Output all of the entries beneath, exactly as written.

Segment Start: Records supplied

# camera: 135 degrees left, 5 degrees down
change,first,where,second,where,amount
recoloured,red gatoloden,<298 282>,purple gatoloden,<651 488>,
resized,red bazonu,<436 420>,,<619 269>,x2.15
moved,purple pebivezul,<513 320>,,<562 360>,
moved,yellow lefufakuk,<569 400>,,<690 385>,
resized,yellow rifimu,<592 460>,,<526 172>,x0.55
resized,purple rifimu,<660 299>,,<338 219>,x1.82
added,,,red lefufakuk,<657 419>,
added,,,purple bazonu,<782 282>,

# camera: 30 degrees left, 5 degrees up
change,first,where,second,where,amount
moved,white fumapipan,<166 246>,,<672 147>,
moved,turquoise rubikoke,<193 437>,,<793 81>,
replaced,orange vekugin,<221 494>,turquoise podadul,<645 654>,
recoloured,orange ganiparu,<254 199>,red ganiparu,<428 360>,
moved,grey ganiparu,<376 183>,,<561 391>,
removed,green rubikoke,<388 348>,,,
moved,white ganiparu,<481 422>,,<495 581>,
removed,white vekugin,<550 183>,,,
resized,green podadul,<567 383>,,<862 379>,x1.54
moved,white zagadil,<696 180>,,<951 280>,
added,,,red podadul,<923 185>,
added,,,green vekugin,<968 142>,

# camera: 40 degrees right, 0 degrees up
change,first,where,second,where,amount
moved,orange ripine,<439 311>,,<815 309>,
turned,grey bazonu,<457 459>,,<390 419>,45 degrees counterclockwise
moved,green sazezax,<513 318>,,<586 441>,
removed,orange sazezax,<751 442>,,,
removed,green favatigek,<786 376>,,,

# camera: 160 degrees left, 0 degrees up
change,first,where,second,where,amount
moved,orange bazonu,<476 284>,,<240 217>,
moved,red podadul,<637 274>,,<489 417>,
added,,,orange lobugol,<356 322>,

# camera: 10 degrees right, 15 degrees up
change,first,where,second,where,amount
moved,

Segment End: Records supplied

**Completed task:**
# camera: 135 degrees left, 5 degrees down
change,first,where,second,where,amount
recoloured,red gatoloden,<298 282>,purple gatoloden,<651 488>,
resized,red bazonu,<436 420>,,<619 269>,x2.15
moved,purple pebivezul,<513 320>,,<562 360>,
moved,yellow lefufakuk,<569 400>,,<690 385>,
resized,yellow rifimu,<592 460>,,<526 172>,x0.55
resized,purple rifimu,<660 299>,,<338 219>,x1.82
added,,,red lefufakuk,<657 419>,
added,,,purple bazonu,<782 282>,

# camera: 30 degrees left, 5 degrees up
change,first,where,second,where,amount
moved,white fumapipan,<166 246>,,<672 147>,
moved,turquoise rubikoke,<193 437>,,<793 81>,
replaced,orange vekugin,<221 494>,turquoise podadul,<645 654>,
recoloured,orange ganiparu,<254 199>,red ganiparu,<428 360>,
moved,grey ganiparu,<376 183>,,<561 391>,
removed,green rubikoke,<388 348>,,,
moved,white ganiparu,<481 422>,,<495 581>,
removed,white vekugin,<550 183>,,,
resized,green podadul,<567 383>,,<862 379>,x1.54
moved,white zagadil,<696 180>,,<951 280>,
added,,,red podadul,<923 185>,
added,,,green vekugin,<968 142>,

# camera: 40 degrees right, 0 degrees up
change,first,where,second,where,amount
moved,orange ripine,<439 311>,,<815 309>,
turned,grey bazonu,<457 459>,,<390 419>,45 degrees counterclockwise
moved,green sazezax,<513 318>,,<586 441>,
removed,orange sazezax,<751 442>,,,
removed,green favatigek,<786 376>,,,

# camera: 160 degrees left, 0 degrees up
change,first,where,second,where,amount
moved,orange bazonu,<476 284>,,<240 217>,
moved,red podadul,<637 274>,,<489 417>,
added,,,orange lobugol,<356 322>,

# camera: 10 degrees right, 15 degrees up
change,first,where,second,where,amount
moved,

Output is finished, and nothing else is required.